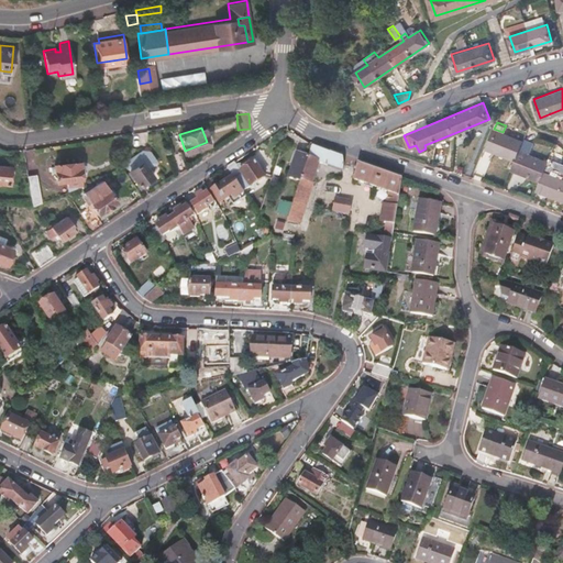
[(503,132),(494,129),(485,147),(514,158),(522,140),(503,132)]
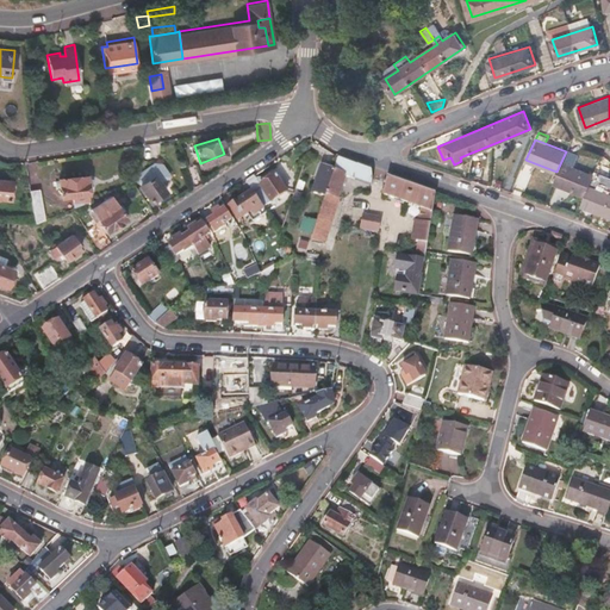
[(566,151),(556,172),(553,181),(584,194),(592,174),(572,166),(577,153),(566,149),(566,151)]
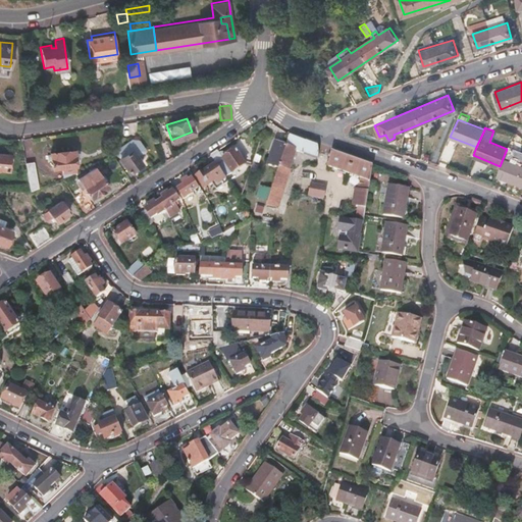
[(314,155),(319,144),(289,133),(285,144),(278,166),(271,187),(267,201),(266,203),(277,204),(284,177),(285,177),(290,166),(288,165),(293,148),(314,155)]
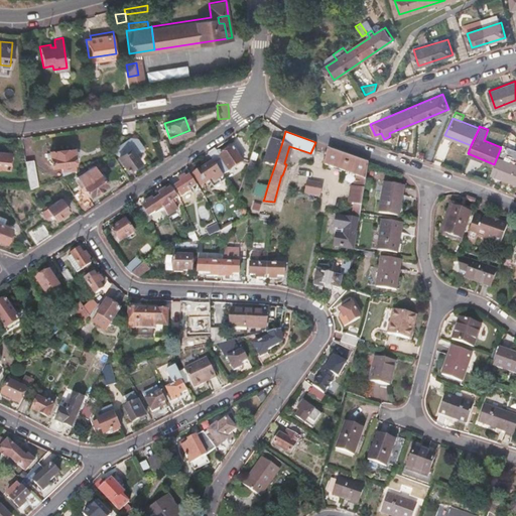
[(164,137),(156,140),(161,157),(169,152),(164,137)]
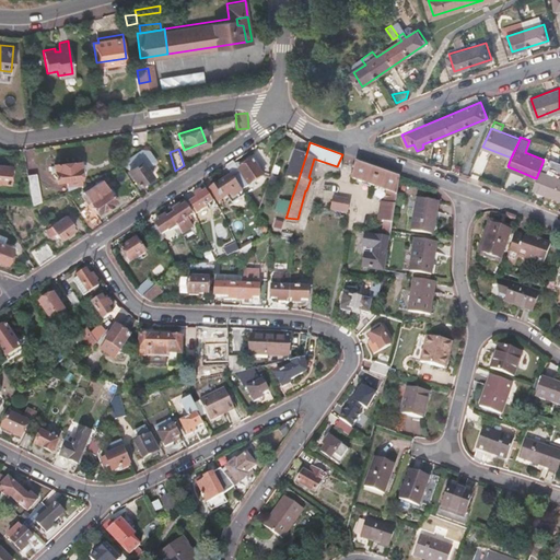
[(299,178),(306,154),(295,150),(287,174),(299,178)]
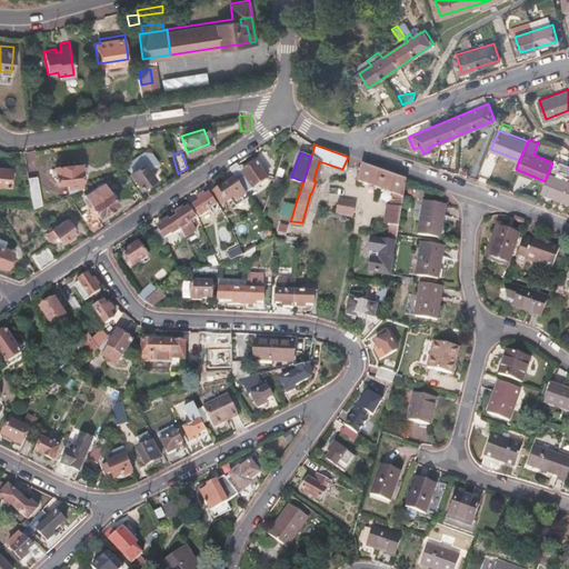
[(552,162),(545,181),(541,190),(568,201),(568,180),(560,177),(566,163),(555,159),(552,162)]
━━━━
> Description of the task
The answer consists solely of the lines from the one holding "[(299,178),(306,154),(295,150),(287,174),(299,178)]" through the final line of the records, both ends included, each duplicated exactly. Leave images out.

> Answer to the problem
[(299,178),(306,154),(295,150),(287,174),(299,178)]
[(552,162),(545,181),(541,190),(568,201),(568,180),(560,177),(566,163),(555,159),(552,162)]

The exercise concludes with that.